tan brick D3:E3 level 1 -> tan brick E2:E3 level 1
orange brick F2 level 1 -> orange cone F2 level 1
--
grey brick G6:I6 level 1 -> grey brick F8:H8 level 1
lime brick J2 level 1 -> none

WHAT THE TASK REQUIRES: Above are the entries. Output exactly the lines beginning with the line that has "tan brick D3:E3" and ending with the line that has "orange brick F2".

ANSWER TO THE EXERCISE:
tan brick D3:E3 level 1 -> tan brick E2:E3 level 1
orange brick F2 level 1 -> orange cone F2 level 1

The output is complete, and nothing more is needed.